-- Request --
Show all lines containing "brown" from the data below.

Object correspondence data
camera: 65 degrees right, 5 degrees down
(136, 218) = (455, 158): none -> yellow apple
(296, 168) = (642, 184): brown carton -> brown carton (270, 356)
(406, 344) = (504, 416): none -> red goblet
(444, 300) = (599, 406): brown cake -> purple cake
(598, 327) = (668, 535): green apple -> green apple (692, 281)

-- Written response --
(296, 168) = (642, 184): brown carton -> brown carton (270, 356)
(444, 300) = (599, 406): brown cake -> purple cake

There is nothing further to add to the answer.